• Exercise instructions: In the records that follow, find the line with "red brick M11"; from there, retype every line exactly through the line with "tan brick O4:Q4", which also belongs to the answer.

• Source data:
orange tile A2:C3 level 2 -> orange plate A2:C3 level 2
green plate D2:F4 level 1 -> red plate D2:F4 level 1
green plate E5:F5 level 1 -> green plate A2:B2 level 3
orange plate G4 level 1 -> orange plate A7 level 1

---

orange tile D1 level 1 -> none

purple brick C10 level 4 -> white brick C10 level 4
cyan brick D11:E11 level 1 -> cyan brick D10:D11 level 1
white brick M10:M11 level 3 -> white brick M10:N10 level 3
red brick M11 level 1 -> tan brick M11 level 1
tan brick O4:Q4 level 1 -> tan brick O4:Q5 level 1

• Solution to this task:
red brick M11 level 1 -> tan brick M11 level 1
tan brick O4:Q4 level 1 -> tan brick O4:Q5 level 1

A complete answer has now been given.